__ACTIVITY__
All records must be quoted exactly. Omit the pictures.

━━ RECORDS FOR PROCESSING ━━

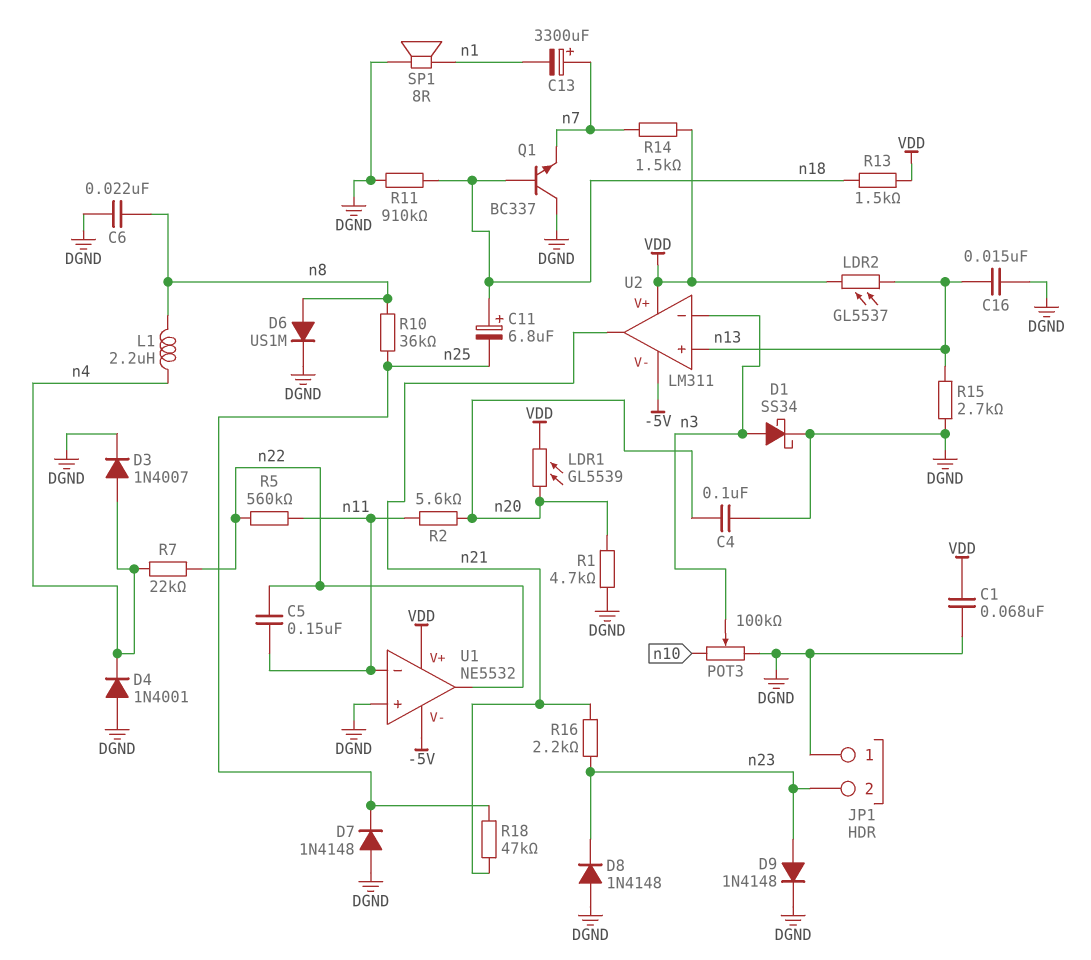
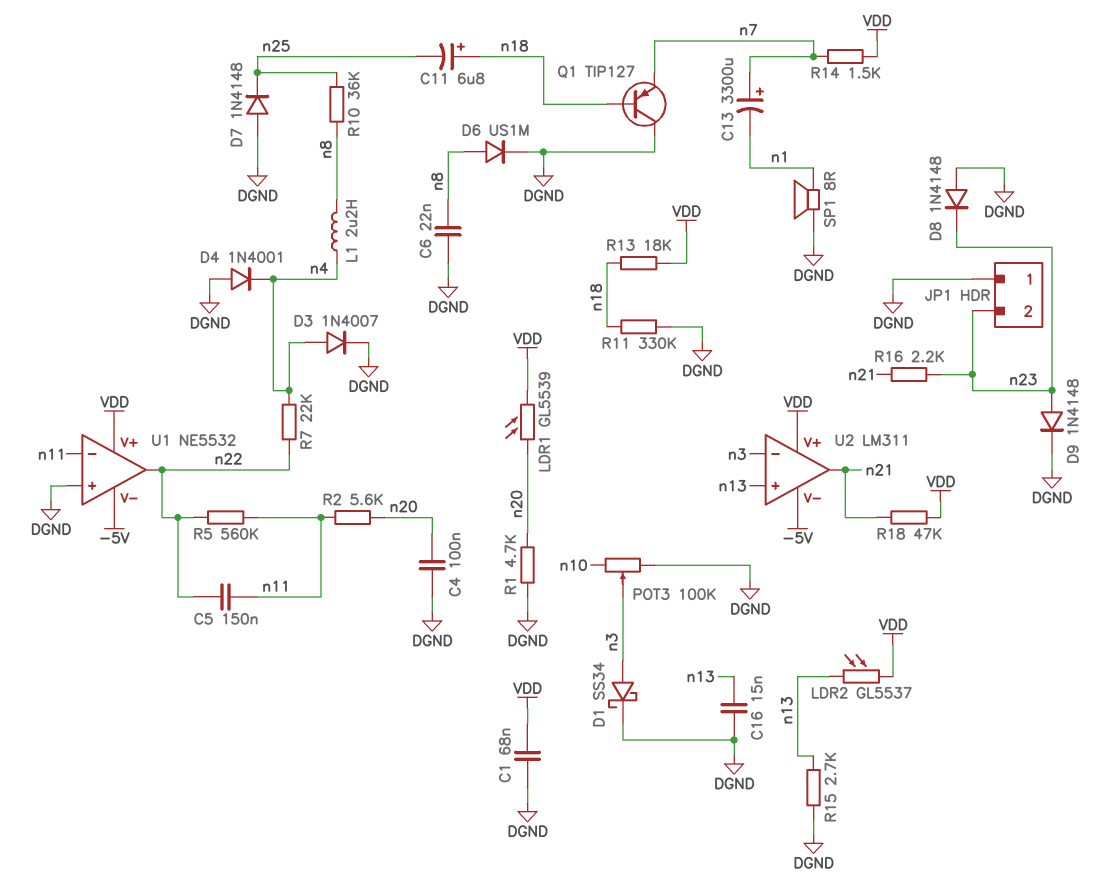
Q1: NPN BC337 (B n18, C DGND, E n7) -> PNP TIP127 (B n18, C DGND, E n7)
R11: 910k (DGND, n18) -> 330k (DGND, n18)
R13: 1.5k (VDD, n18) -> 18k (VDD, n18)
R18: 47k (n21, n25) -> 47k (VDD, n21)

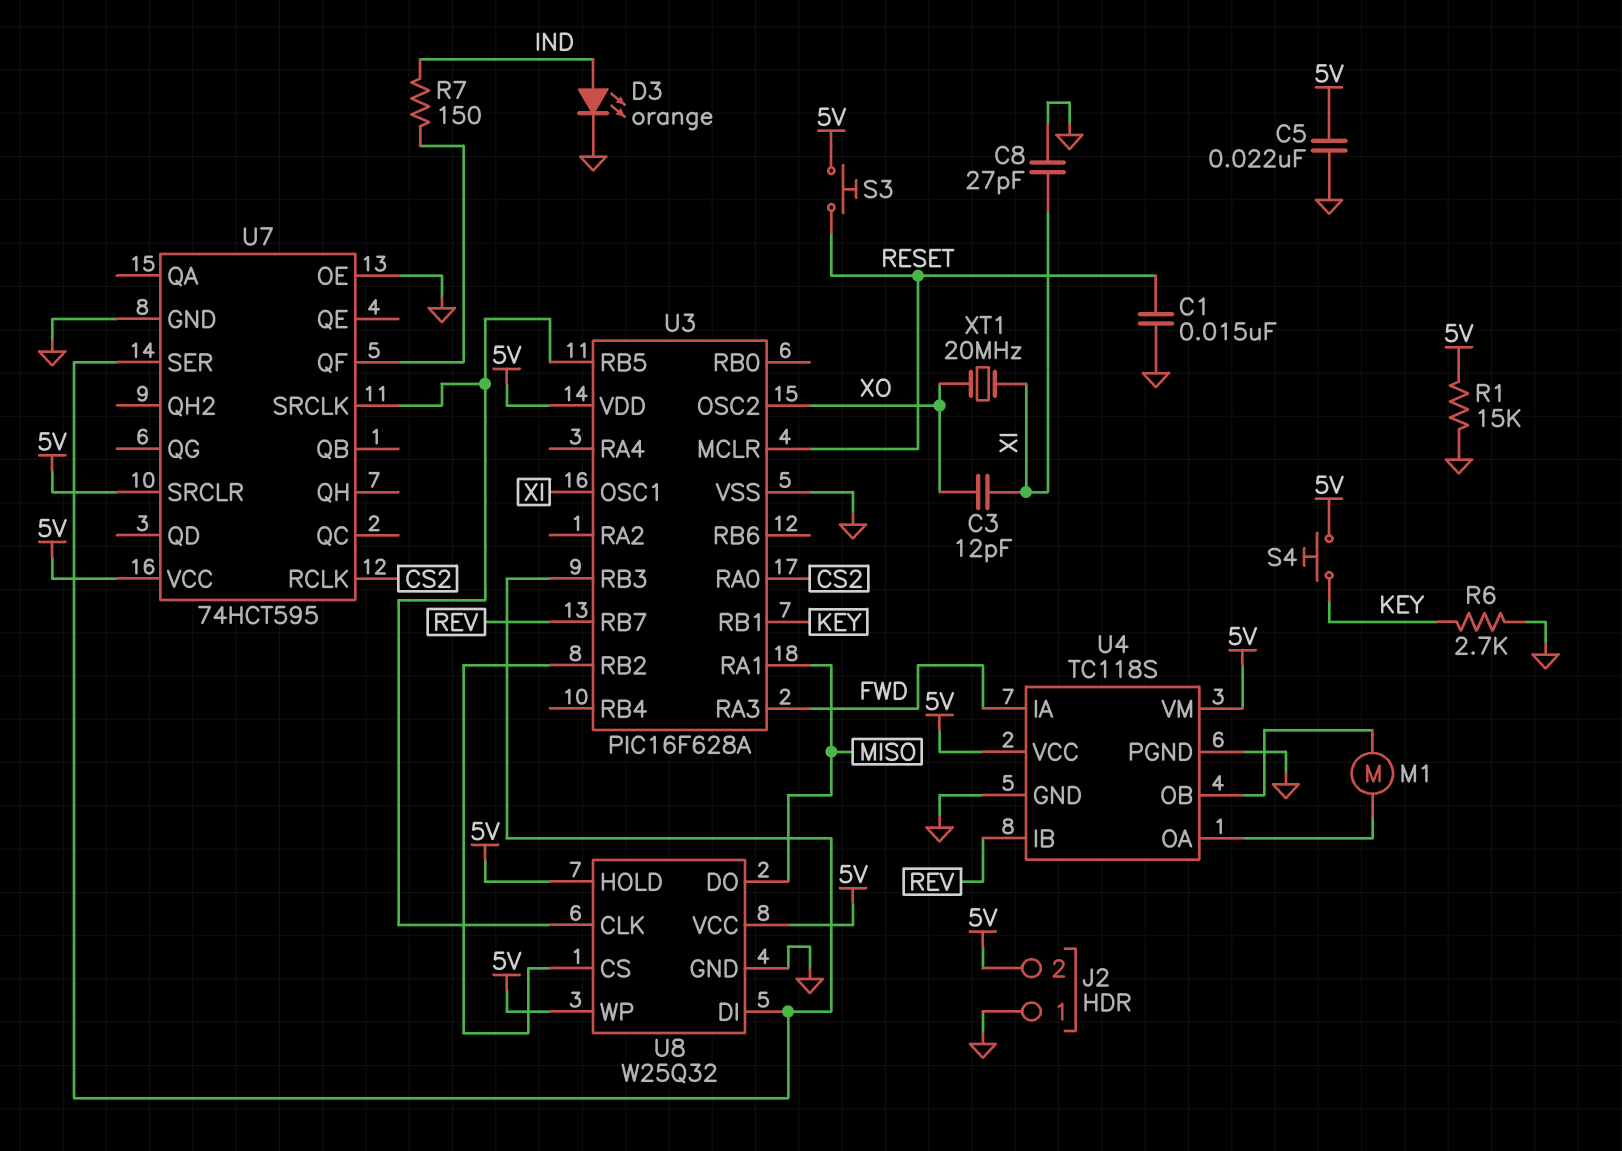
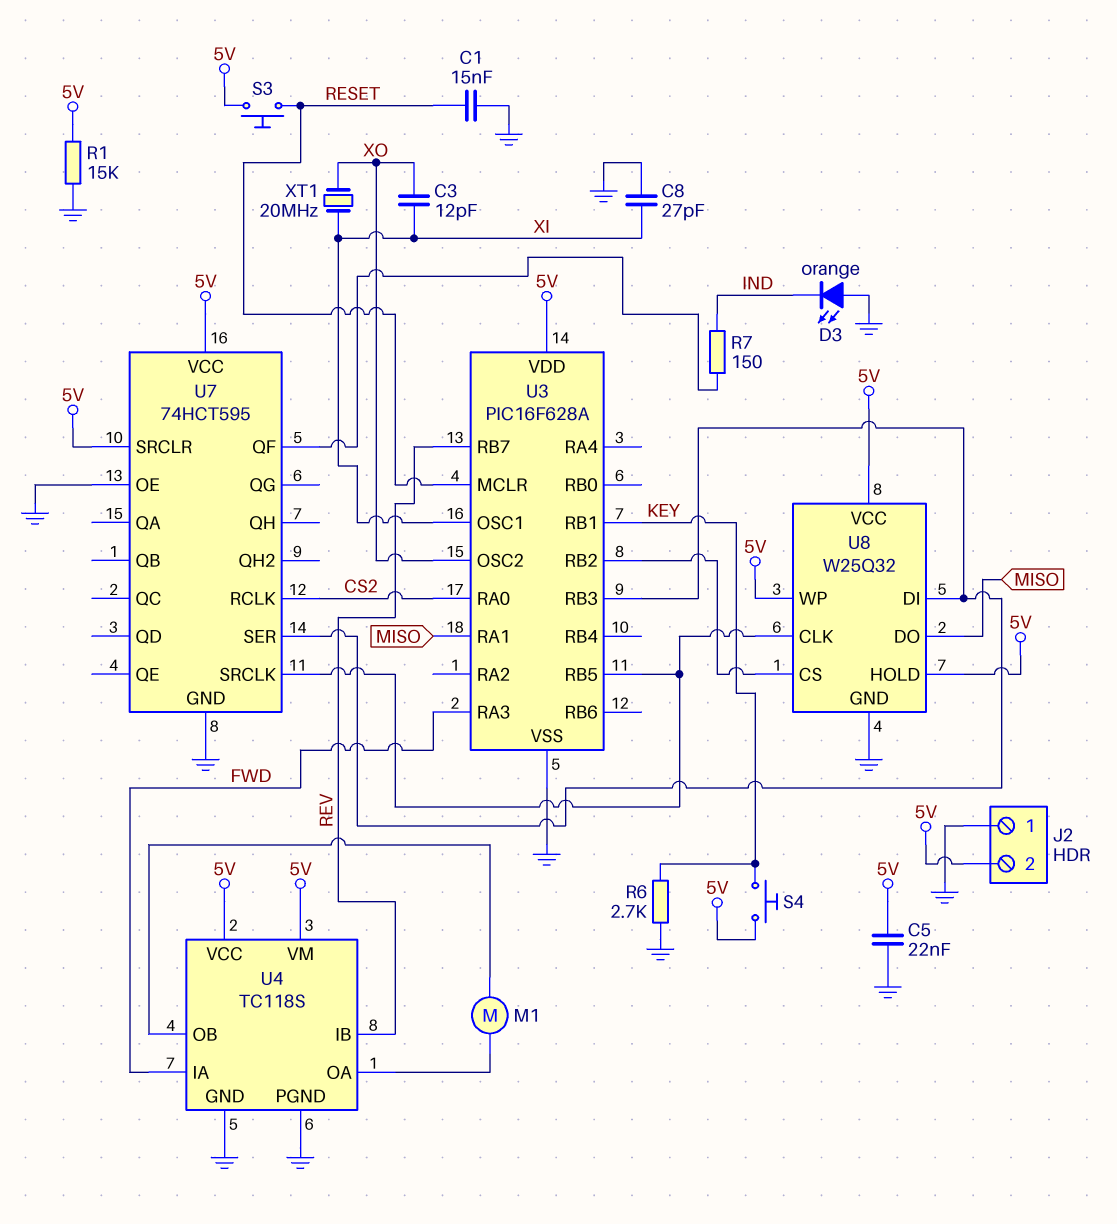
D3: LED orange (A IND, K GND) -> LED orange (A GND, K IND)

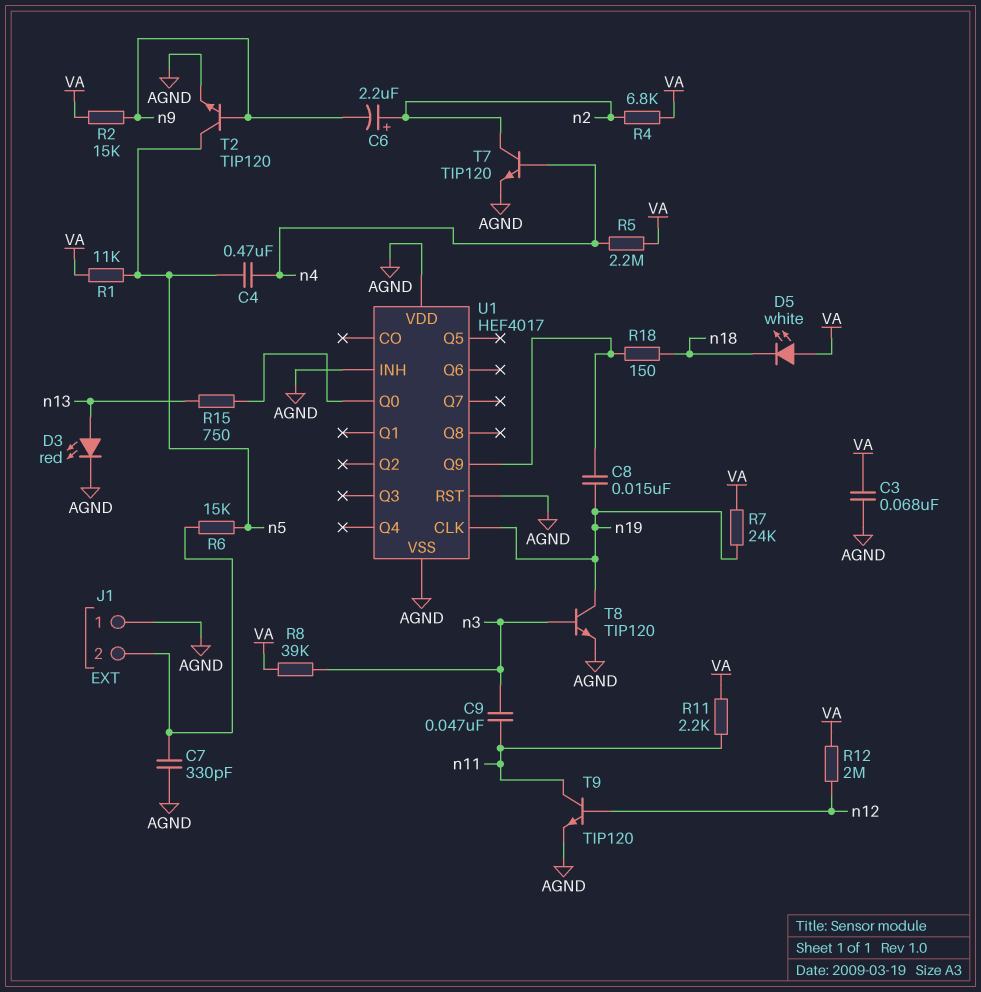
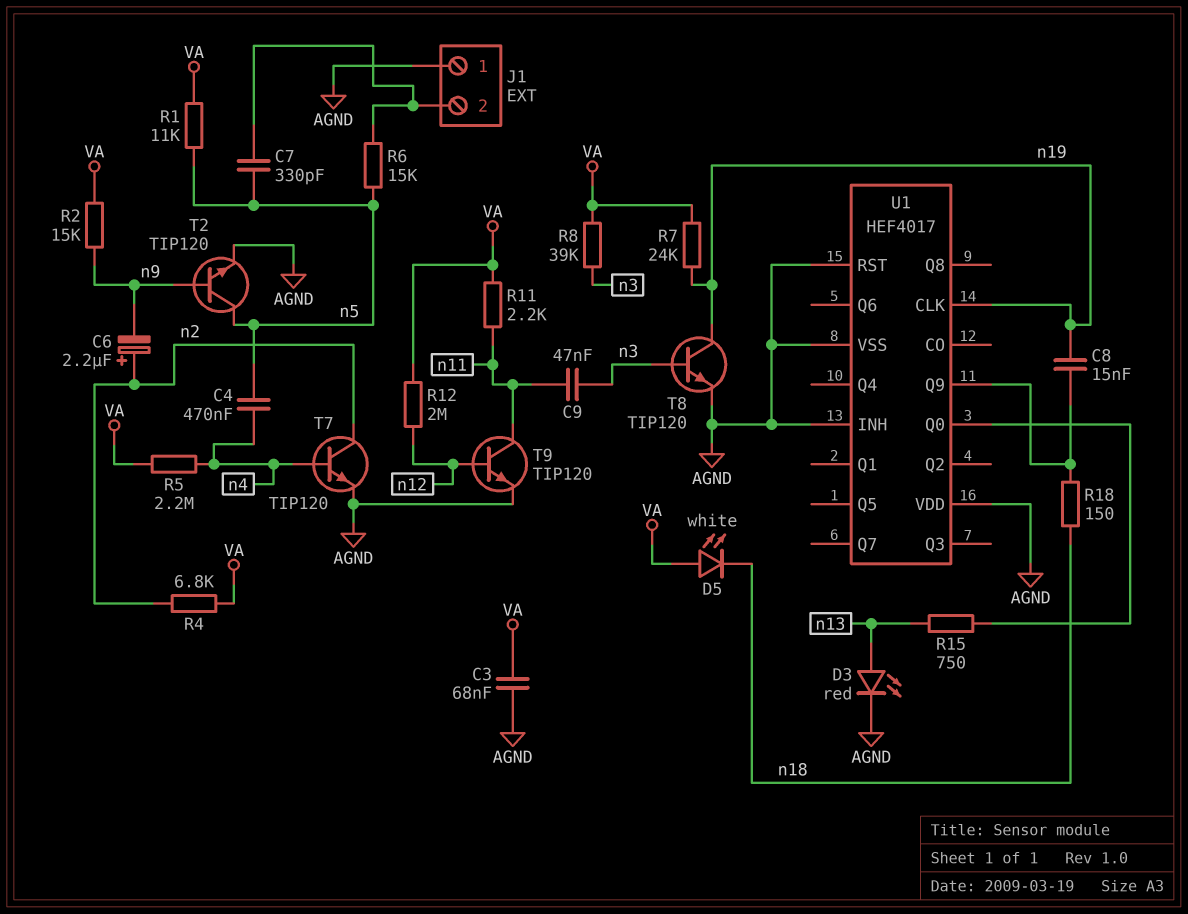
C7: 330pF (AGND, J1/2) -> 330pF (J1/2, n5)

━━━

__EXERCISE ANSWER__
Q1: NPN BC337 (B n18, C DGND, E n7) -> PNP TIP127 (B n18, C DGND, E n7)
R11: 910k (DGND, n18) -> 330k (DGND, n18)
R13: 1.5k (VDD, n18) -> 18k (VDD, n18)
R18: 47k (n21, n25) -> 47k (VDD, n21)

D3: LED orange (A IND, K GND) -> LED orange (A GND, K IND)

C7: 330pF (AGND, J1/2) -> 330pF (J1/2, n5)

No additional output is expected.